*WHAT IS BEING ASKED:* Report every line of the records below that includes the string "moved".

*STUDY MATERIAL:*
******

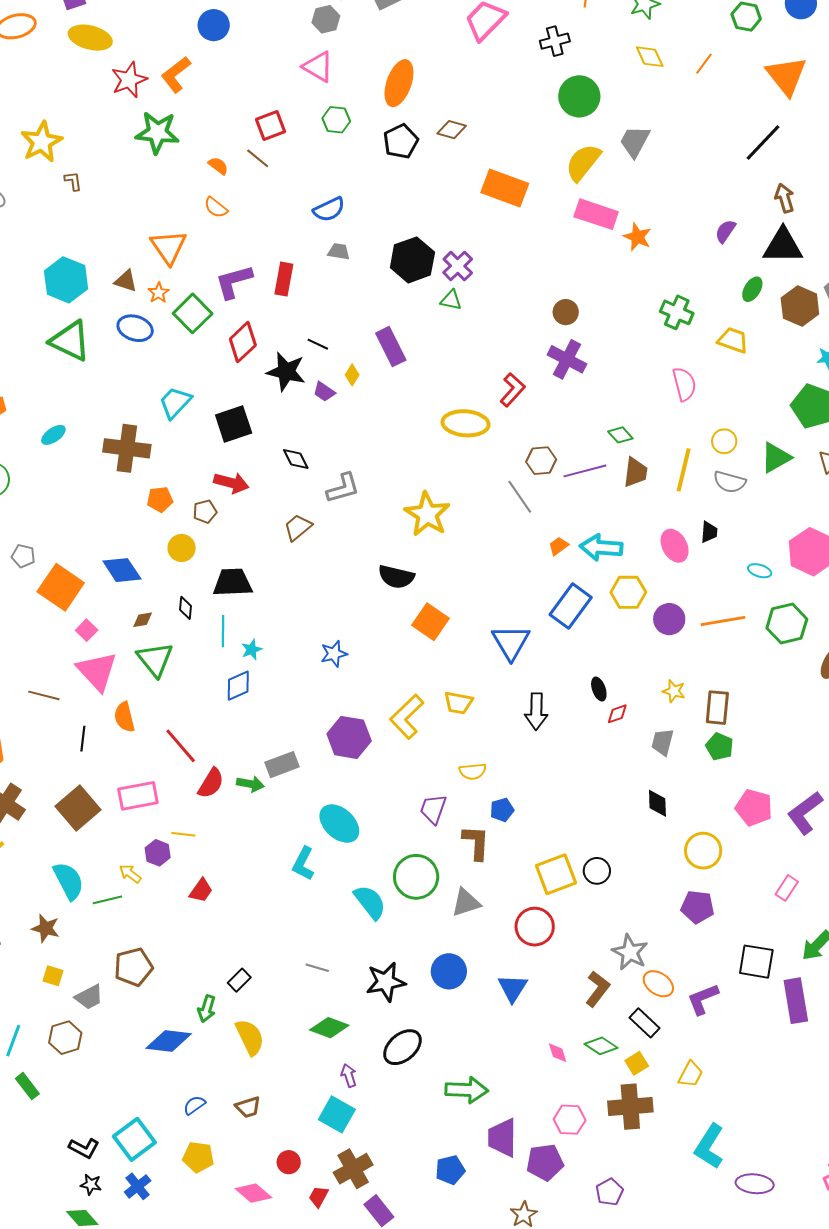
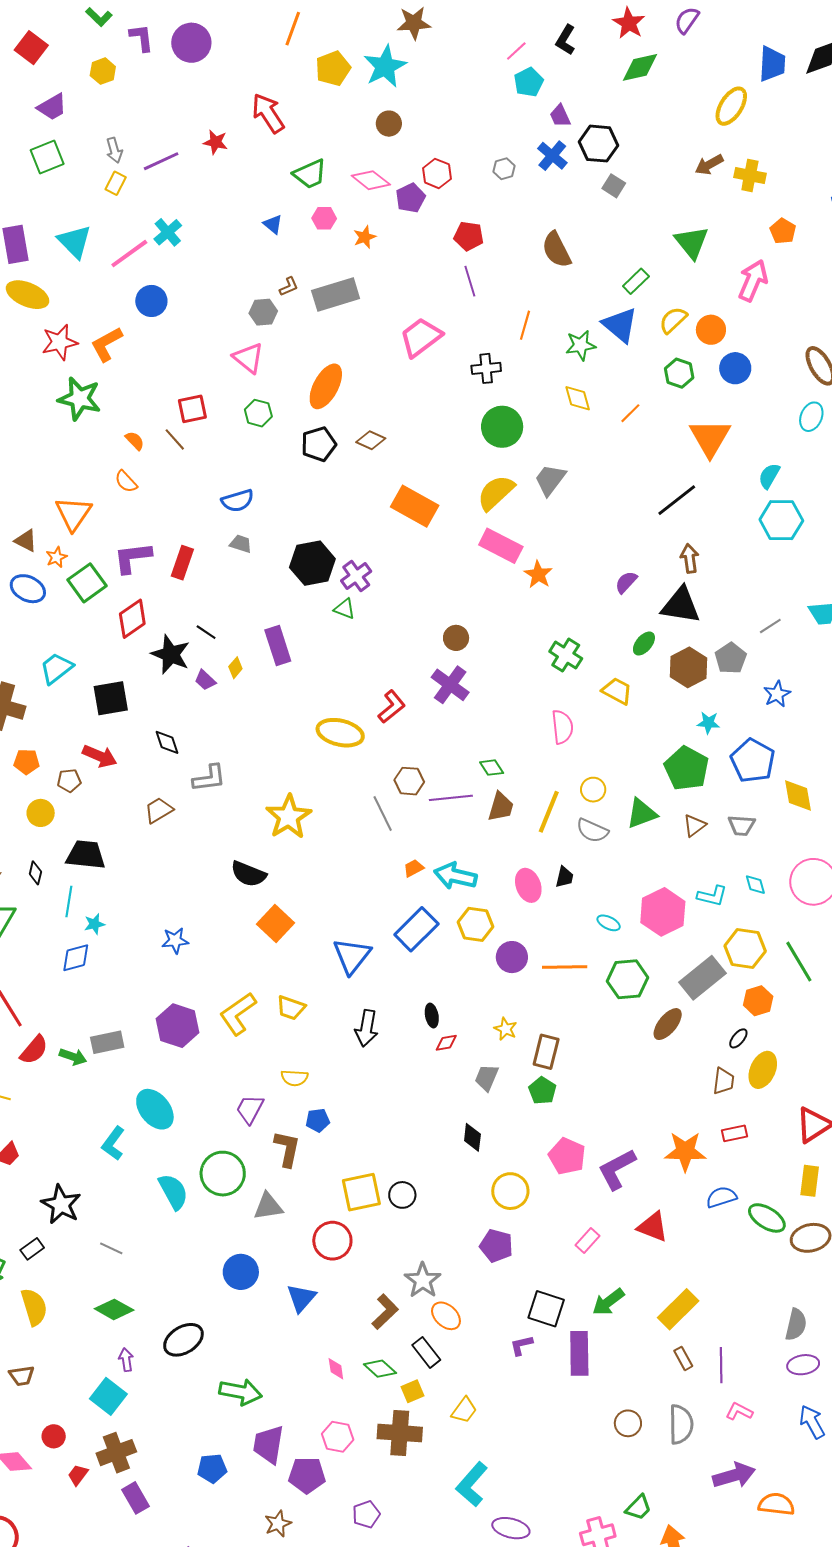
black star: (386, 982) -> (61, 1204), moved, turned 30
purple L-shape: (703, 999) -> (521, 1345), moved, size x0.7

******

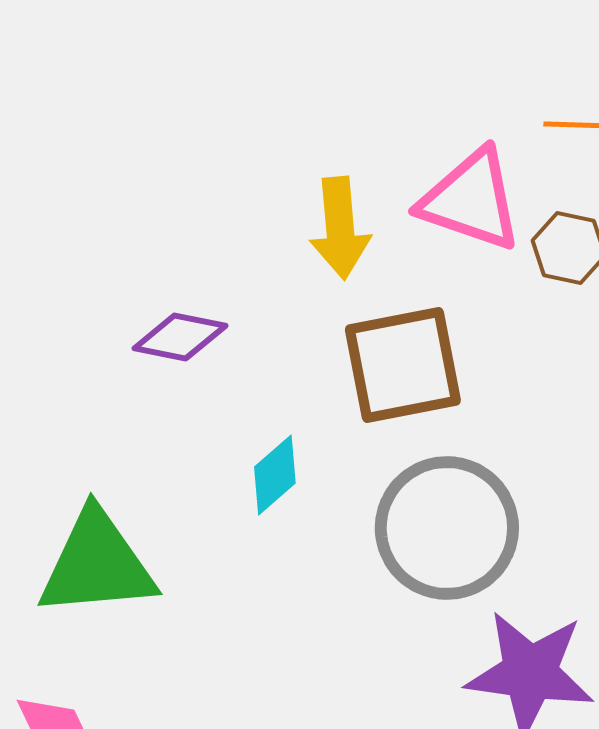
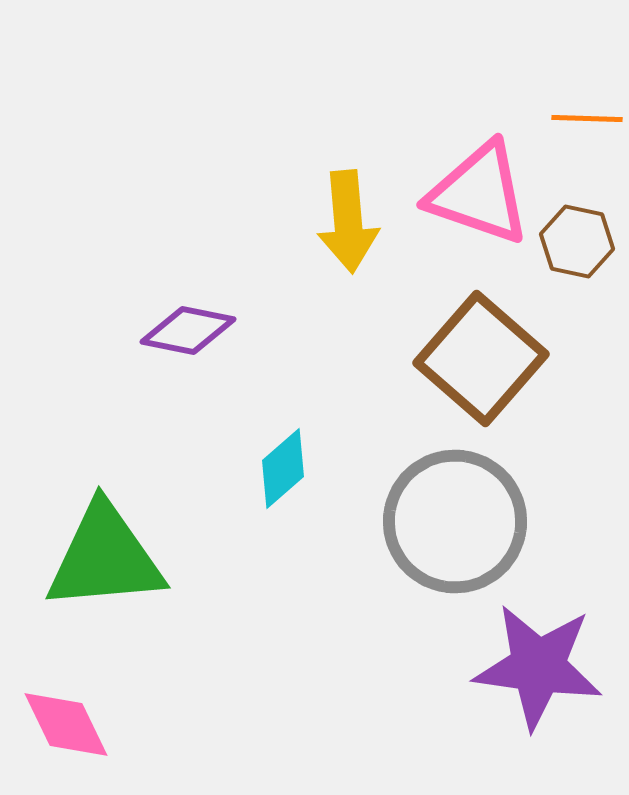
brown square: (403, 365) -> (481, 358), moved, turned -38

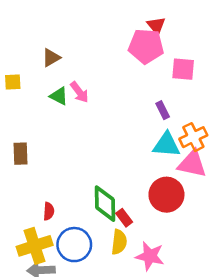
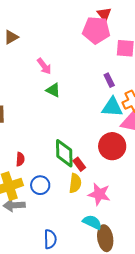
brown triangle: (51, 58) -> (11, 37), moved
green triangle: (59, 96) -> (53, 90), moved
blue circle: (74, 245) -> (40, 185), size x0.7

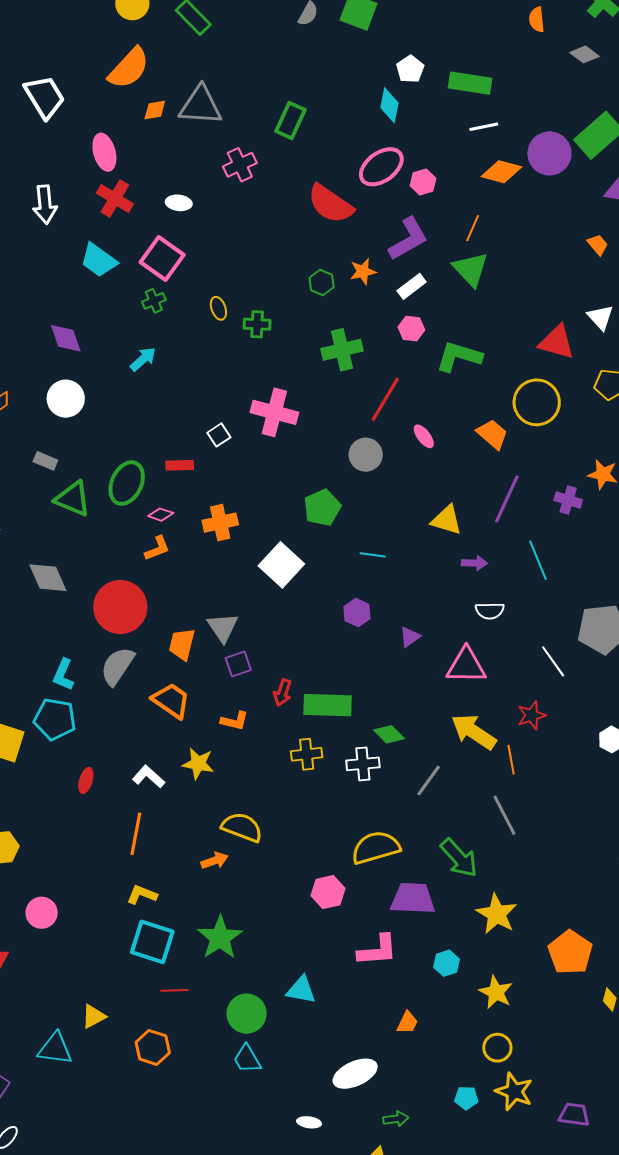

******

*FINISHED EXERCISE:*
black star: (386, 982) -> (61, 1204), moved, turned 30
purple L-shape: (703, 999) -> (521, 1345), moved, size x0.7
brown square: (403, 365) -> (481, 358), moved, turned -38
brown triangle: (51, 58) -> (11, 37), moved
green triangle: (59, 96) -> (53, 90), moved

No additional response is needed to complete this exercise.